BRIEF - Where a line below holds the string "scale", copy that line.

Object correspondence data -
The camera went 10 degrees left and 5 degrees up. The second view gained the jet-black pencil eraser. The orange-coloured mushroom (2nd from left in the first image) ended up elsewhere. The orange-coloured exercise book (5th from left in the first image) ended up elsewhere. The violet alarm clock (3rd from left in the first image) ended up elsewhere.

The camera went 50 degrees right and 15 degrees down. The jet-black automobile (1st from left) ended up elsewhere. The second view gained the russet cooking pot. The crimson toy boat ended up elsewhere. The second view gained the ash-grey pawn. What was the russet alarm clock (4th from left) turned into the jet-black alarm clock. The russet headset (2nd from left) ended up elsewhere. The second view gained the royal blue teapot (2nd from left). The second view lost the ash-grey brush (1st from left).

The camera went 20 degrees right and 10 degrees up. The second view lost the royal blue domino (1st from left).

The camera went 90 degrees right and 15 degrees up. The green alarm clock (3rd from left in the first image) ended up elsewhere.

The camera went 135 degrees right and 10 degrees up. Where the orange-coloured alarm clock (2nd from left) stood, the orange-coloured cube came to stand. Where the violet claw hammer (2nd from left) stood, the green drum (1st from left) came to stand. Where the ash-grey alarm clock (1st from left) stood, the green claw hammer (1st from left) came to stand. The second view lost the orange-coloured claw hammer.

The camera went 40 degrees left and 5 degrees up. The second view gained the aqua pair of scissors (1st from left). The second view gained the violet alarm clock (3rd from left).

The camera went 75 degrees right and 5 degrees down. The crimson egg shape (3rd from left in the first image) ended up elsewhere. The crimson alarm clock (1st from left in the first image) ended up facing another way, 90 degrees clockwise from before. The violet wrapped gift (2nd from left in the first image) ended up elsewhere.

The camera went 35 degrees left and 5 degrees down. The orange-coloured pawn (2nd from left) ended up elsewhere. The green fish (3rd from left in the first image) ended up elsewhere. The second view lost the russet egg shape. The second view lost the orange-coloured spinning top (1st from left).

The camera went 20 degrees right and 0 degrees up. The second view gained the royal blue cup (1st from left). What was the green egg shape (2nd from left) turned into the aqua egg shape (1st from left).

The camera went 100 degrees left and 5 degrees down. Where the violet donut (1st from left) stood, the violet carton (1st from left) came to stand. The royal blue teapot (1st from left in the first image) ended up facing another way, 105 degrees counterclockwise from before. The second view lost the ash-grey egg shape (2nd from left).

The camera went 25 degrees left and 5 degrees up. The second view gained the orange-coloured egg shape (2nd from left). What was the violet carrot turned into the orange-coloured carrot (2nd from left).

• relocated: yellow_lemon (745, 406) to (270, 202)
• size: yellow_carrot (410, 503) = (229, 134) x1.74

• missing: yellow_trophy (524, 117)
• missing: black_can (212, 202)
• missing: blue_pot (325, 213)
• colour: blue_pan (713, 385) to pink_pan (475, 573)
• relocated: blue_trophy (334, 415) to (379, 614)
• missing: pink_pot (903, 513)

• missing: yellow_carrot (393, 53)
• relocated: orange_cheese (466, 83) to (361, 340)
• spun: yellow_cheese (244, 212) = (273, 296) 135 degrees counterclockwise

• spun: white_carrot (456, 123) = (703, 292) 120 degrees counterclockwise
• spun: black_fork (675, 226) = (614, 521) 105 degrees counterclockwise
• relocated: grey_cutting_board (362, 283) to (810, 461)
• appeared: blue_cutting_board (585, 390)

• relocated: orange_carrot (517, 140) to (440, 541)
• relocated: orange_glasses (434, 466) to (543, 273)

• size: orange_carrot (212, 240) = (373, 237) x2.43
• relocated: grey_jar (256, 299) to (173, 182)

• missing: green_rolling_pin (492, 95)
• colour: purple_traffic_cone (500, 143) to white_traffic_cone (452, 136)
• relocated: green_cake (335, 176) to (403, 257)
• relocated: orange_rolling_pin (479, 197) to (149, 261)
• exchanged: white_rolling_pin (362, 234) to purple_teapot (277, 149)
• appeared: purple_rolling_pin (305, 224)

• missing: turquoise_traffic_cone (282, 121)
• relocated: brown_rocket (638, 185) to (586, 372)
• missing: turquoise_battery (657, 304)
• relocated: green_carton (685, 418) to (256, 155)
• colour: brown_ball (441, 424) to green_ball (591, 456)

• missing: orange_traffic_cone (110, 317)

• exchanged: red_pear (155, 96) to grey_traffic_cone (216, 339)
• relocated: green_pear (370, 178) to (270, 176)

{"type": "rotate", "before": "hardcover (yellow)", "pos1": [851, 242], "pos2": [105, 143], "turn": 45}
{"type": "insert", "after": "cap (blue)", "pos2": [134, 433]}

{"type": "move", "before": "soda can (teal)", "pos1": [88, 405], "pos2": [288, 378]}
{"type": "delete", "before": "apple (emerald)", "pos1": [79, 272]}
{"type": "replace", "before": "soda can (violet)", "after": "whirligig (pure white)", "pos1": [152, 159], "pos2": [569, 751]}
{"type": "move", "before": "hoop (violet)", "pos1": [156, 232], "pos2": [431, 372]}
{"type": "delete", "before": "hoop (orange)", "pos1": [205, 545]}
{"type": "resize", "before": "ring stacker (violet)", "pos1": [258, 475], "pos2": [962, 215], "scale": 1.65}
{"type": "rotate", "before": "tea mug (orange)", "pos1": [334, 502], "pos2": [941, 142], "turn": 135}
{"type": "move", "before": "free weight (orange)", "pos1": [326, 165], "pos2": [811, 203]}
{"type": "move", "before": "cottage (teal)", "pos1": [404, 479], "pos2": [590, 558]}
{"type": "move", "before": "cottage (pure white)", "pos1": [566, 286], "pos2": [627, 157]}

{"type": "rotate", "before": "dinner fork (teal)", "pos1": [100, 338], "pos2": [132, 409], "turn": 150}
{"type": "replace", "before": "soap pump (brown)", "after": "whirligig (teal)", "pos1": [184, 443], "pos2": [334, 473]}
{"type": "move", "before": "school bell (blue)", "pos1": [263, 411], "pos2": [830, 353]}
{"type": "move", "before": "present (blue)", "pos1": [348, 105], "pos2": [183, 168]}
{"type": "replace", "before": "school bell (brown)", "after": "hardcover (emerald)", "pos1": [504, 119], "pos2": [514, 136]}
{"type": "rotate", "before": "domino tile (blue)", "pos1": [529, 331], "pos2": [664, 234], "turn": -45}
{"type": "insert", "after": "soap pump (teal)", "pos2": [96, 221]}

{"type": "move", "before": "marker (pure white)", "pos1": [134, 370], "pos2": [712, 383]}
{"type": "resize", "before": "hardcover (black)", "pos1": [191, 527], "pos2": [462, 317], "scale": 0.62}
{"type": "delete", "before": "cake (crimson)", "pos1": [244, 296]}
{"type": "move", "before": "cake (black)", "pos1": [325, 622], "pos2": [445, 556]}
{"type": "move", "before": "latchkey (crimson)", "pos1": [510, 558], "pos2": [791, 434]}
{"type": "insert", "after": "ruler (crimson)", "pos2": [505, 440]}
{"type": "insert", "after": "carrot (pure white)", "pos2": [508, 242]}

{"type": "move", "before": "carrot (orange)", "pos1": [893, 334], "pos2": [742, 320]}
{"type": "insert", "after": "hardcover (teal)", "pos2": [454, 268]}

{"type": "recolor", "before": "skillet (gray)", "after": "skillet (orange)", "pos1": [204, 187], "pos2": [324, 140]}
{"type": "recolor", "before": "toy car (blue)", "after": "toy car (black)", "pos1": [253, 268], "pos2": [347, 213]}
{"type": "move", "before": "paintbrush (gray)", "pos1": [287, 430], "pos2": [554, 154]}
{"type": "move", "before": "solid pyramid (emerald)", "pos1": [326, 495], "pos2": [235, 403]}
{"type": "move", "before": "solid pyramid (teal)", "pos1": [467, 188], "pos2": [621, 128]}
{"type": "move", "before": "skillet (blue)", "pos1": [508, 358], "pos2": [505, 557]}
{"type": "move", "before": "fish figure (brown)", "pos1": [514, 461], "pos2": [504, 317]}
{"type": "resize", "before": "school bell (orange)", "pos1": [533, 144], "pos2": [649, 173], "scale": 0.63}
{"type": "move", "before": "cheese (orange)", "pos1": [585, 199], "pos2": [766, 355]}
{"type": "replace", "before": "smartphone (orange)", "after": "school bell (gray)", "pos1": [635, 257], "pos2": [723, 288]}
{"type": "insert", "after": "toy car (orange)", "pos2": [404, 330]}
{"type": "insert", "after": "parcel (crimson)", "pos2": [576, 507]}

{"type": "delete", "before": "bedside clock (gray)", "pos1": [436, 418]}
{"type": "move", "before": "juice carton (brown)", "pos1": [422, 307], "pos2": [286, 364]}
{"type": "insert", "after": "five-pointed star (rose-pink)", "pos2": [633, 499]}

OUTPUT BELOW -
{"type": "resize", "before": "ring stacker (violet)", "pos1": [258, 475], "pos2": [962, 215], "scale": 1.65}
{"type": "resize", "before": "hardcover (black)", "pos1": [191, 527], "pos2": [462, 317], "scale": 0.62}
{"type": "resize", "before": "school bell (orange)", "pos1": [533, 144], "pos2": [649, 173], "scale": 0.63}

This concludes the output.